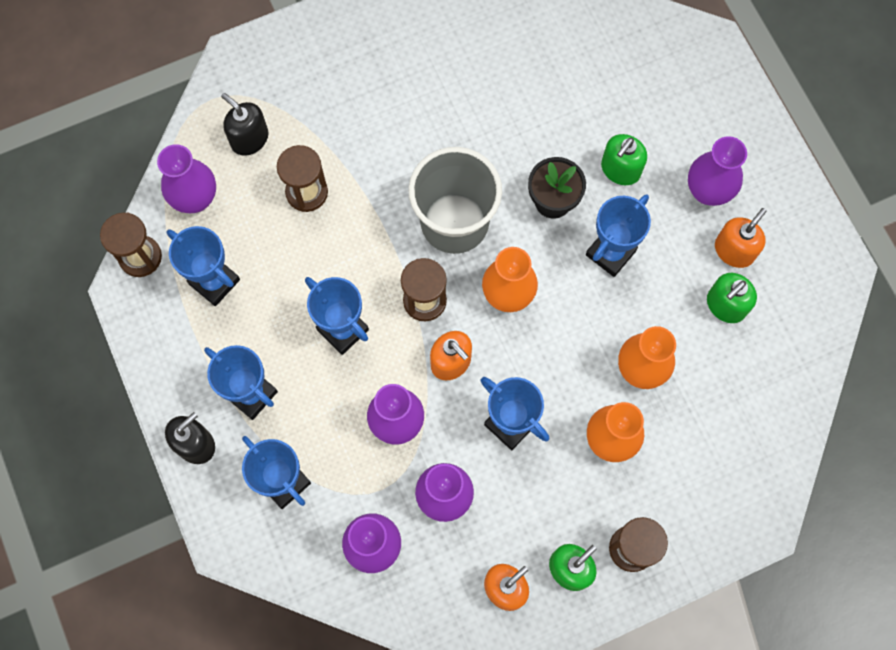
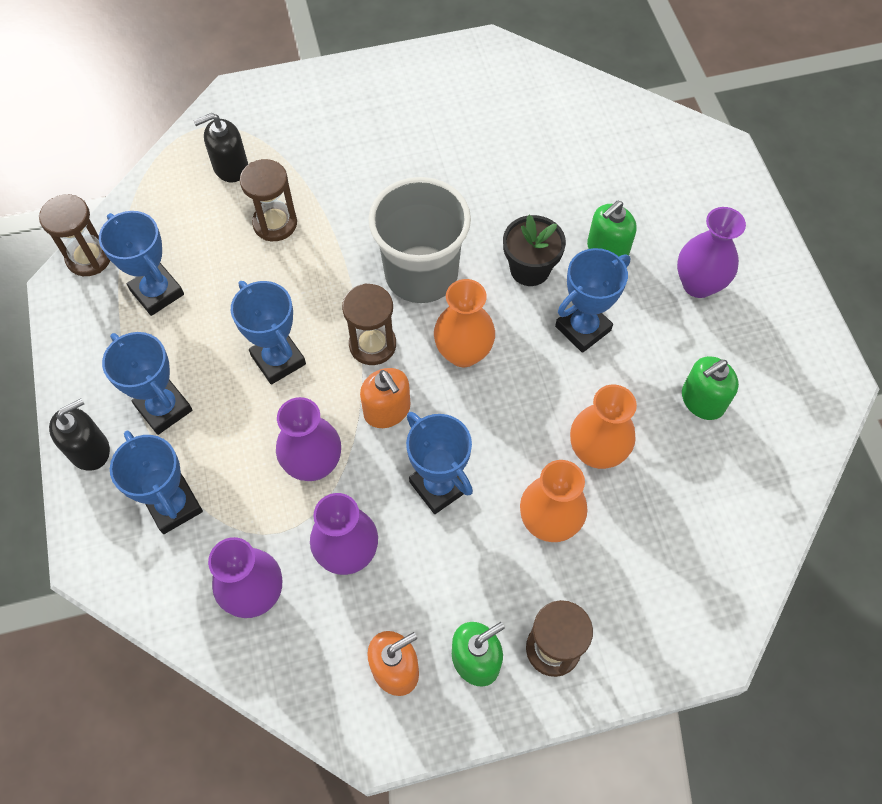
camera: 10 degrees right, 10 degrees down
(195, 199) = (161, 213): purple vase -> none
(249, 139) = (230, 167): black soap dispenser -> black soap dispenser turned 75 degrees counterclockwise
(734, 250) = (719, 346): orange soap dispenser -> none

* * *

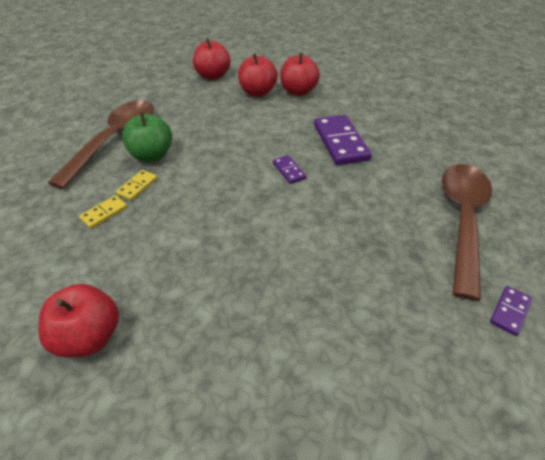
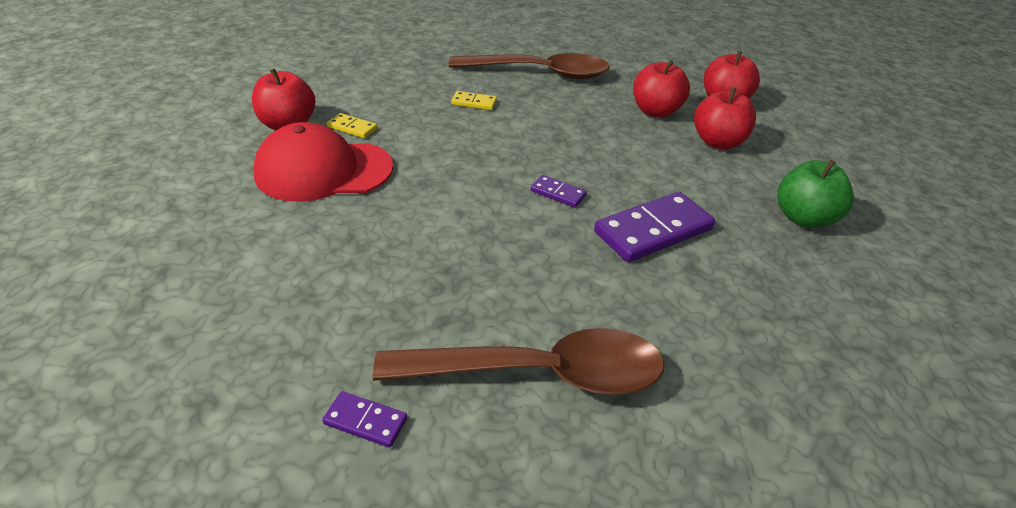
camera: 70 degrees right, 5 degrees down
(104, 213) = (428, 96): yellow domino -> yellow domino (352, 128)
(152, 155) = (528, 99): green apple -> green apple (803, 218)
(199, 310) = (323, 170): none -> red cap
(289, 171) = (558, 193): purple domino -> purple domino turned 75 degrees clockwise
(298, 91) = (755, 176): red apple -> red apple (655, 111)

**Problem to work on**
Every line with the string "down" in the material should be returned.

**Result for this exercise**
camera: 10 degrees right, 10 degrees down
camera: 70 degrees right, 5 degrees down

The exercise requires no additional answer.